**Before-and-after scene images:**
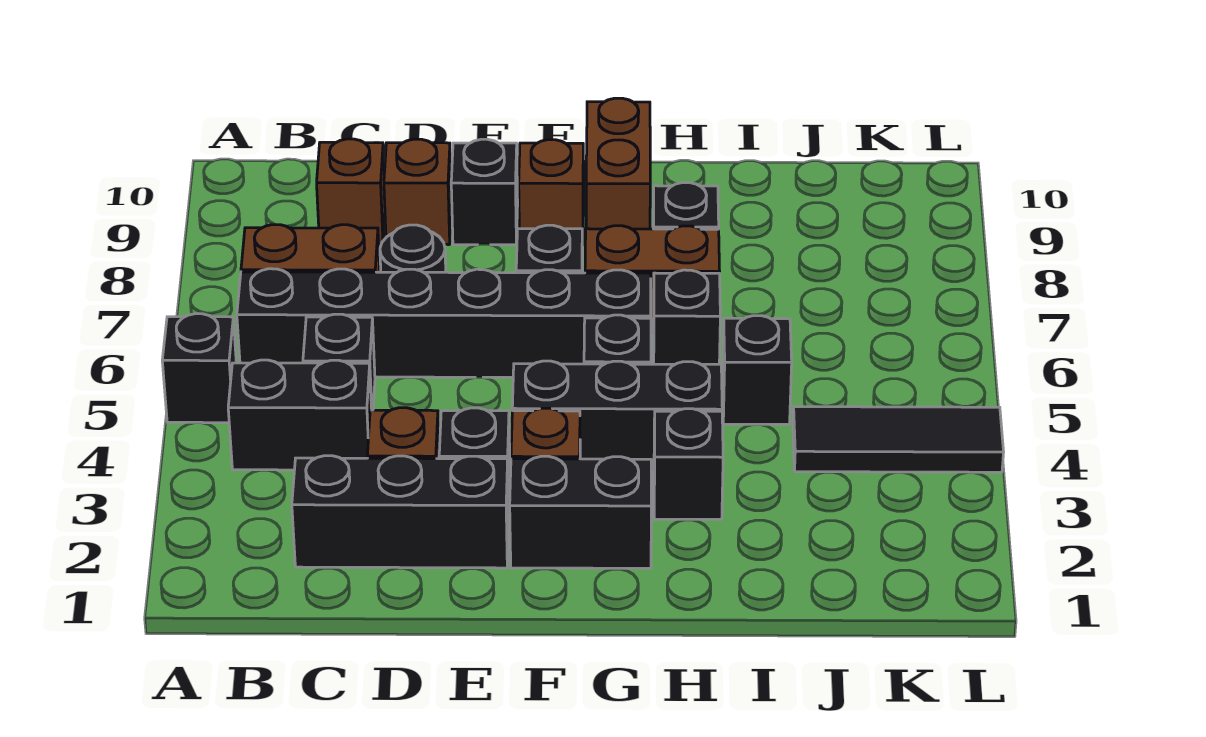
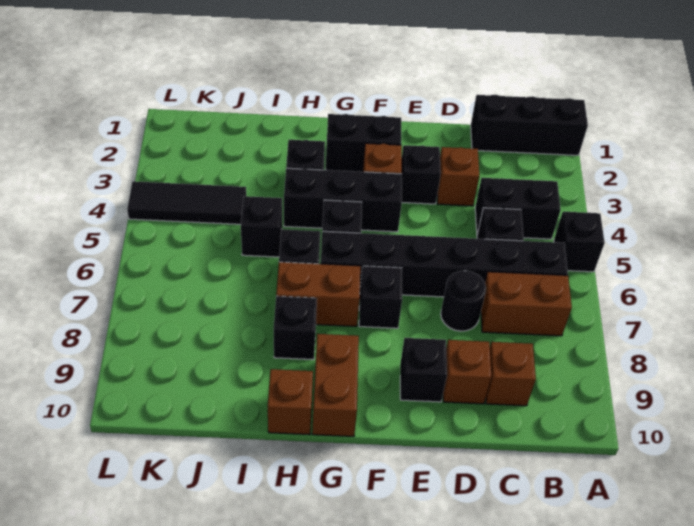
black brick C2:E2 level 1 -> black brick A1:C1 level 1
brown brick F9 level 1 -> brown brick H10 level 1

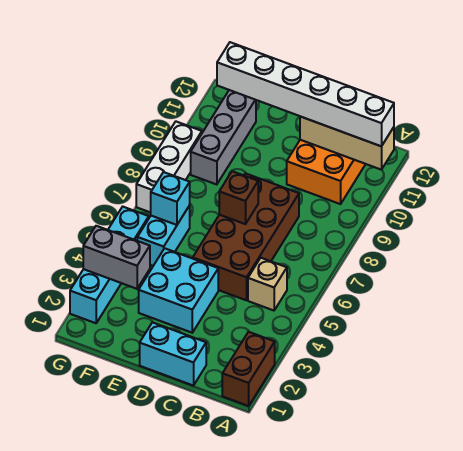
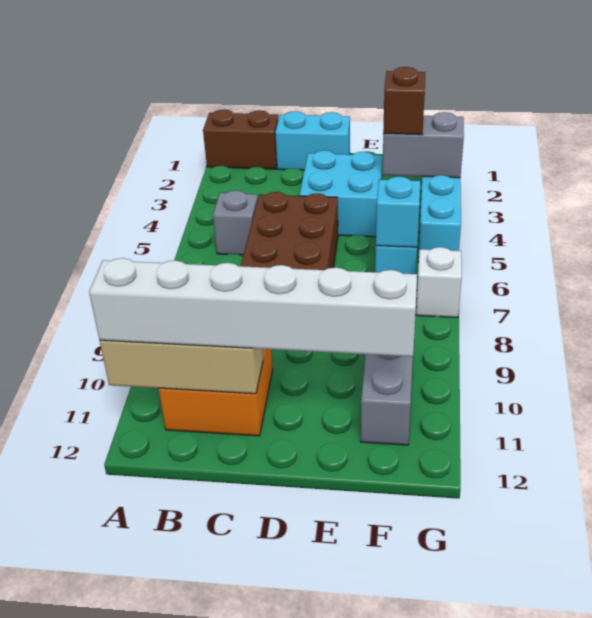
brown brick A1:A2 level 1 -> brown brick A1:B1 level 1
tan brick B5 level 1 -> grey brick B5 level 1
brown brick D7 level 2 -> brown brick F3 level 3
white brick G7:G9 level 1 -> white brick G7 level 1

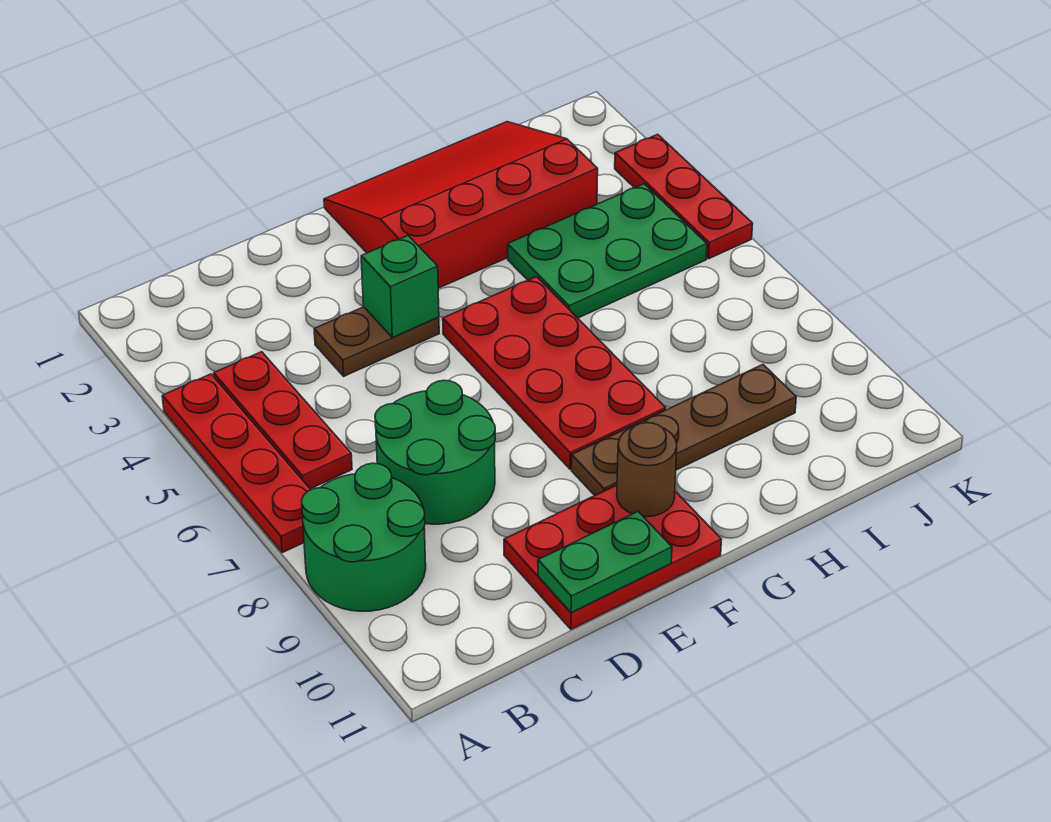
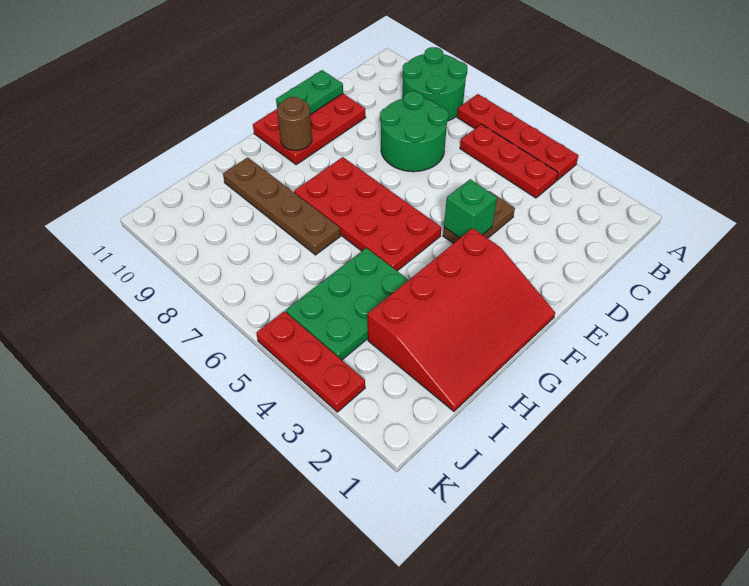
brown plate F9:I9 level 1 -> brown plate H7:H10 level 1

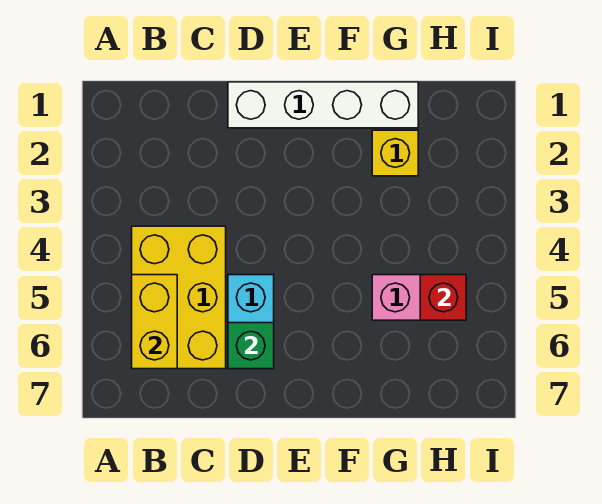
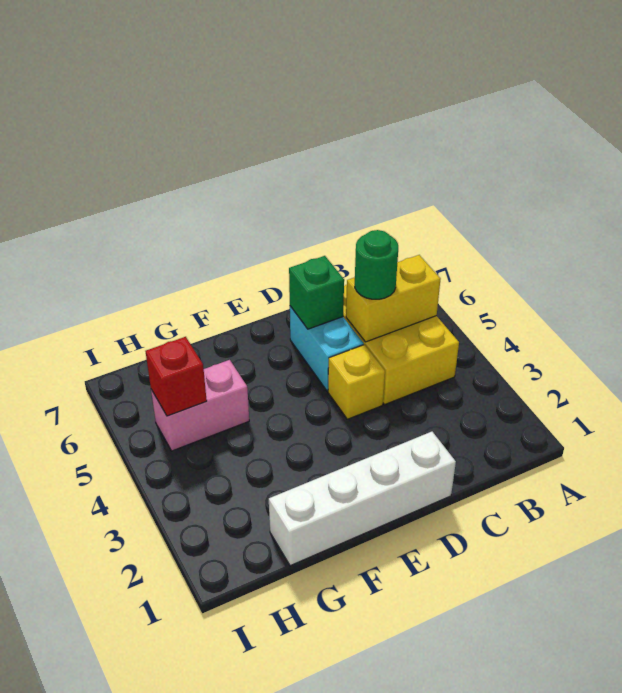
yellow brick B5:B6 level 2 -> yellow brick B5:C5 level 2
none -> green round brick C5 level 3
yellow brick G2 level 1 -> yellow brick D4 level 1

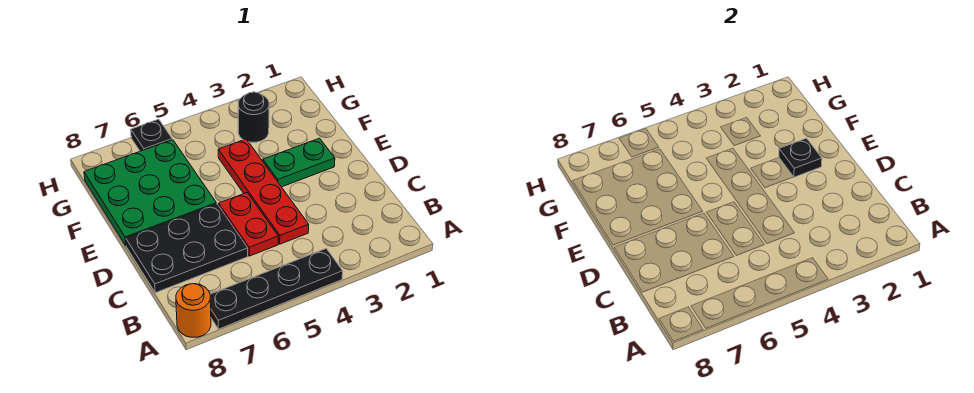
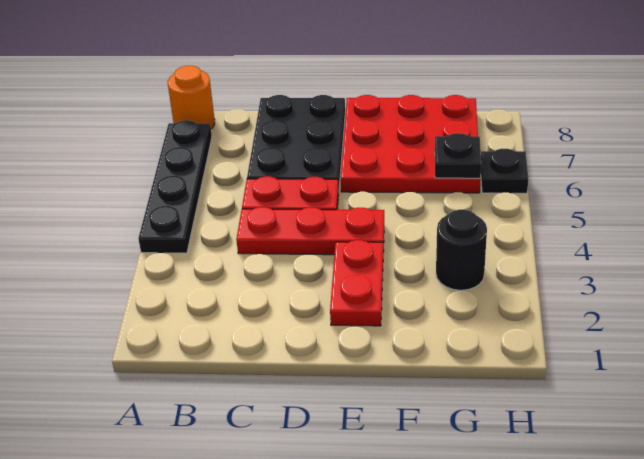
red plate C4:F4 level 1 -> red plate C4:E4 level 1
green plate E2:E3 level 1 -> red plate E2:E3 level 1
black plate E2 level 2 -> black plate G6 level 2
green plate E6:G8 level 1 -> red plate E6:G8 level 1

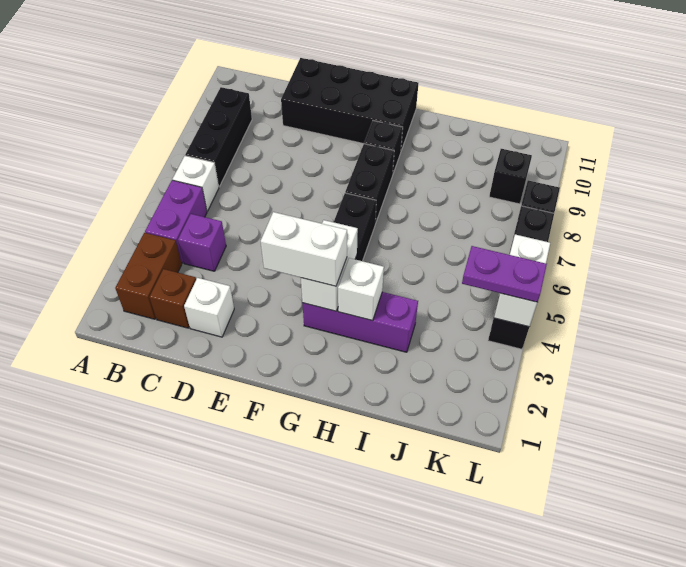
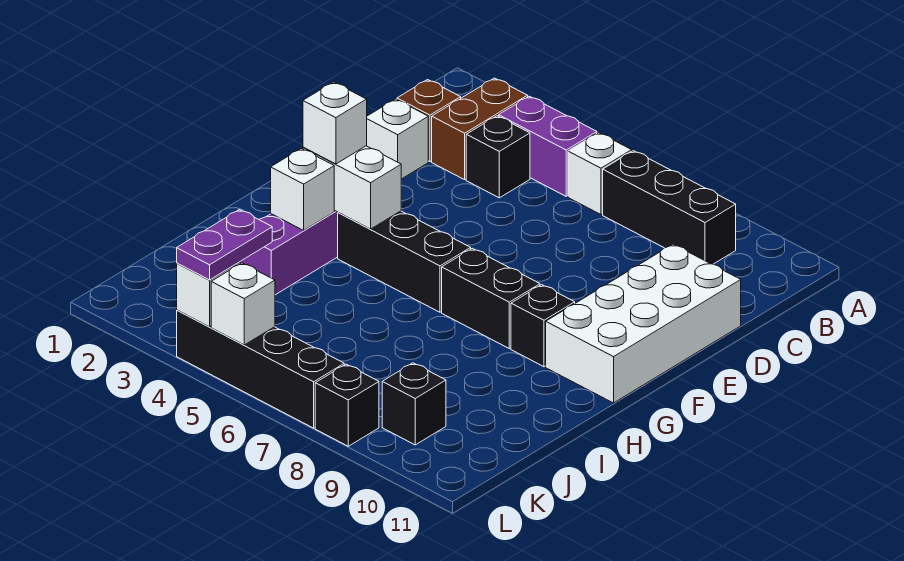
brown brick B2:B3 level 1 -> brown brick B3:C3 level 1
purple brick C4 level 1 -> black brick C4 level 1
black brick D10:G11 level 1 -> white brick D10:G11 level 1
white brick F3:G3 level 3 -> white brick G3 level 3

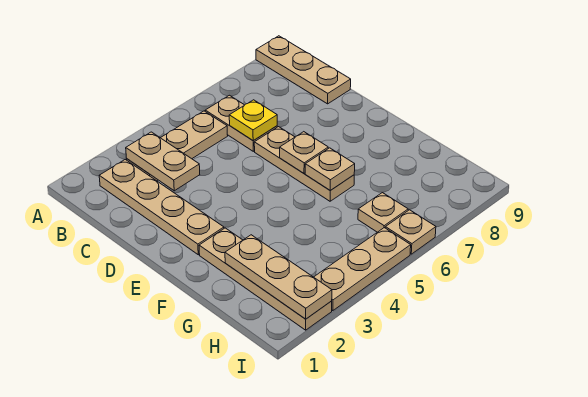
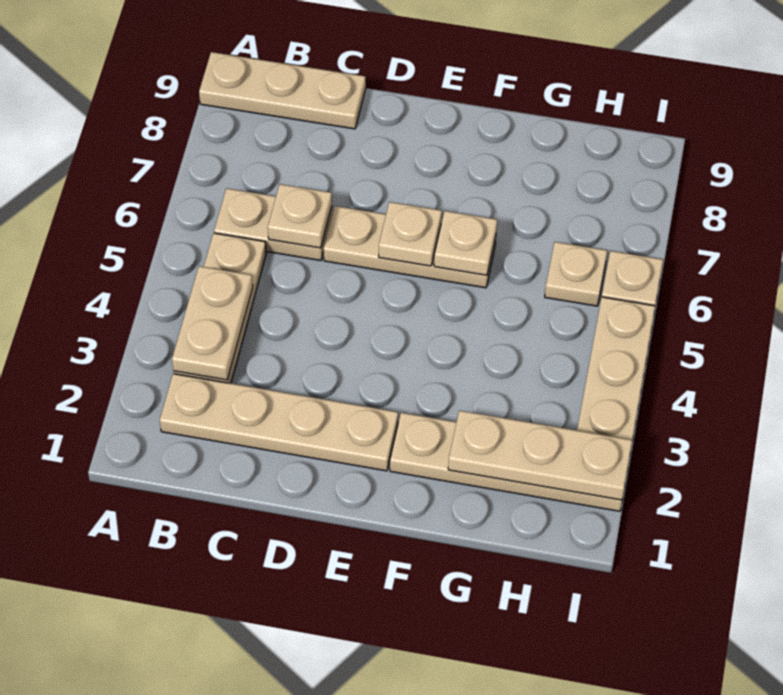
tan plate B3:C3 level 2 -> tan plate B3:B4 level 2
yellow plate C6 level 2 -> tan plate C6 level 2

**Prompt:** Copy the records above exactly, leaving out every picture.

**Task response:**
black brick C2:E2 level 1 -> black brick A1:C1 level 1
brown brick F9 level 1 -> brown brick H10 level 1

brown brick A1:A2 level 1 -> brown brick A1:B1 level 1
tan brick B5 level 1 -> grey brick B5 level 1
brown brick D7 level 2 -> brown brick F3 level 3
white brick G7:G9 level 1 -> white brick G7 level 1

brown plate F9:I9 level 1 -> brown plate H7:H10 level 1

yellow brick B5:B6 level 2 -> yellow brick B5:C5 level 2
none -> green round brick C5 level 3
yellow brick G2 level 1 -> yellow brick D4 level 1

red plate C4:F4 level 1 -> red plate C4:E4 level 1
green plate E2:E3 level 1 -> red plate E2:E3 level 1
black plate E2 level 2 -> black plate G6 level 2
green plate E6:G8 level 1 -> red plate E6:G8 level 1

brown brick B2:B3 level 1 -> brown brick B3:C3 level 1
purple brick C4 level 1 -> black brick C4 level 1
black brick D10:G11 level 1 -> white brick D10:G11 level 1
white brick F3:G3 level 3 -> white brick G3 level 3

tan plate B3:C3 level 2 -> tan plate B3:B4 level 2
yellow plate C6 level 2 -> tan plate C6 level 2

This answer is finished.